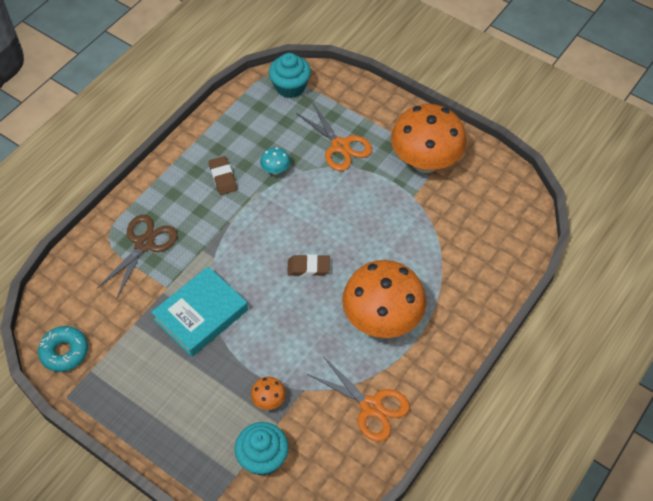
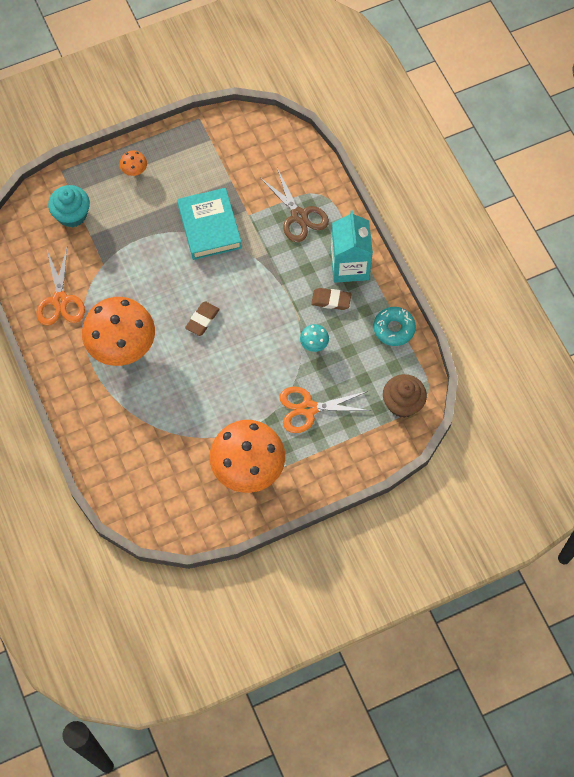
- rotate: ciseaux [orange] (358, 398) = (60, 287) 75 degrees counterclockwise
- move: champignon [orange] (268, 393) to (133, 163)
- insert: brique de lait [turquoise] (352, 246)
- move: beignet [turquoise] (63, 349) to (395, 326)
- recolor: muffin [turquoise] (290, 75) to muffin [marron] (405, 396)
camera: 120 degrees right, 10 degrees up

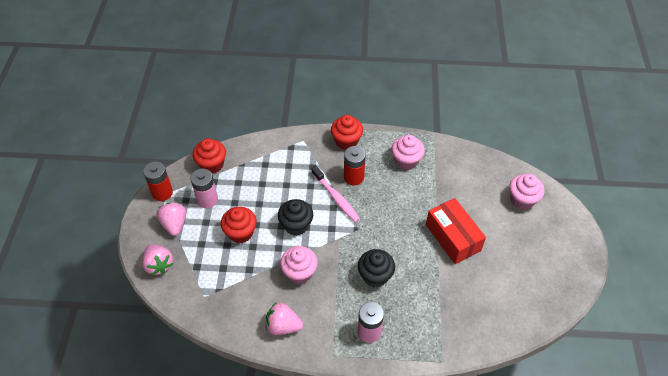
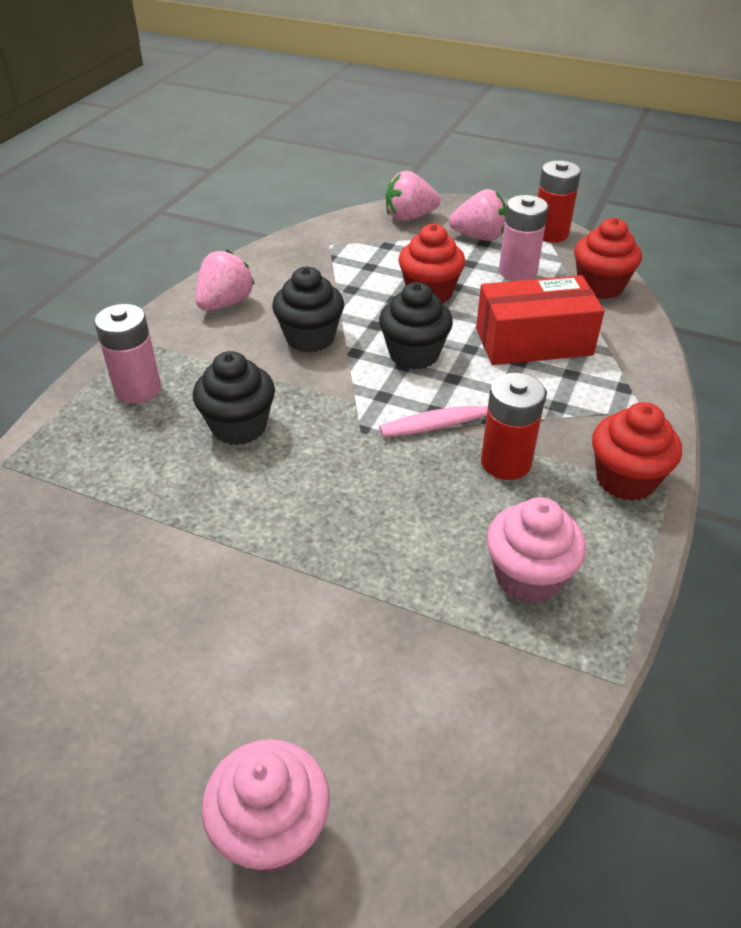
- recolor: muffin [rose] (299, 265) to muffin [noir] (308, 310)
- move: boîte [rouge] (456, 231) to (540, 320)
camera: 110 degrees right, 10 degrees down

*YOUR TASK:* All records should be output exactly, with the pictures left out.

*REPLY:*
- rotate: ciseaux [orange] (358, 398) = (60, 287) 75 degrees counterclockwise
- move: champignon [orange] (268, 393) to (133, 163)
- insert: brique de lait [turquoise] (352, 246)
- move: beignet [turquoise] (63, 349) to (395, 326)
- recolor: muffin [turquoise] (290, 75) to muffin [marron] (405, 396)
camera: 120 degrees right, 10 degrees up

- recolor: muffin [rose] (299, 265) to muffin [noir] (308, 310)
- move: boîte [rouge] (456, 231) to (540, 320)
camera: 110 degrees right, 10 degrees down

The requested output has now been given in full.